* [Work to complete]:
Search the material for the string "blue", then show every line where it turns up.

-=-=-

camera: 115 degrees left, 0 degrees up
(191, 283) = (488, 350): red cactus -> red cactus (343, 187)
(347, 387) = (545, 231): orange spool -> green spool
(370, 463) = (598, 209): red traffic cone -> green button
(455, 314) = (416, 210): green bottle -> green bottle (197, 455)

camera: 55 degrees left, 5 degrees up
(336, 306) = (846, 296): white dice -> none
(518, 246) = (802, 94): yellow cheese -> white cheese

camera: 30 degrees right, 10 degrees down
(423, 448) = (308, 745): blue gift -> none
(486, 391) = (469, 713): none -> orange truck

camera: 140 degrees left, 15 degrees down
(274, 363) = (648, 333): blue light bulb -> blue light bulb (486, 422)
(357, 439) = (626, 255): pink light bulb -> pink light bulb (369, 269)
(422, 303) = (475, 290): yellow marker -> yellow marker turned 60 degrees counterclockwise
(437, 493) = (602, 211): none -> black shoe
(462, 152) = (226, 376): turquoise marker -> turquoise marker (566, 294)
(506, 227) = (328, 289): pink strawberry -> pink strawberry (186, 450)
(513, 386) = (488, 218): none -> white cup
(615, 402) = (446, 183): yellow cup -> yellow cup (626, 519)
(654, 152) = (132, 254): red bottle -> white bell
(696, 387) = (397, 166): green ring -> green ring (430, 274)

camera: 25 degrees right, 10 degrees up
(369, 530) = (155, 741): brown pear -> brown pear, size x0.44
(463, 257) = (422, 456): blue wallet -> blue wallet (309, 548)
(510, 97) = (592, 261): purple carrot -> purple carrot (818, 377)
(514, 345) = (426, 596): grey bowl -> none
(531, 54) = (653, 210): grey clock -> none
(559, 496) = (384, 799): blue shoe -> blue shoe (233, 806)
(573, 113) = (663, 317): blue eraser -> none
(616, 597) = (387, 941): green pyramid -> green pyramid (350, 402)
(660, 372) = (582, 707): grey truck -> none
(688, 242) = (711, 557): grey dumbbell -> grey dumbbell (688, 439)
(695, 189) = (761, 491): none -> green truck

-=-=-

* [Response to the task]:
(423, 448) = (308, 745): blue gift -> none
(274, 363) = (648, 333): blue light bulb -> blue light bulb (486, 422)
(463, 257) = (422, 456): blue wallet -> blue wallet (309, 548)
(559, 496) = (384, 799): blue shoe -> blue shoe (233, 806)
(573, 113) = (663, 317): blue eraser -> none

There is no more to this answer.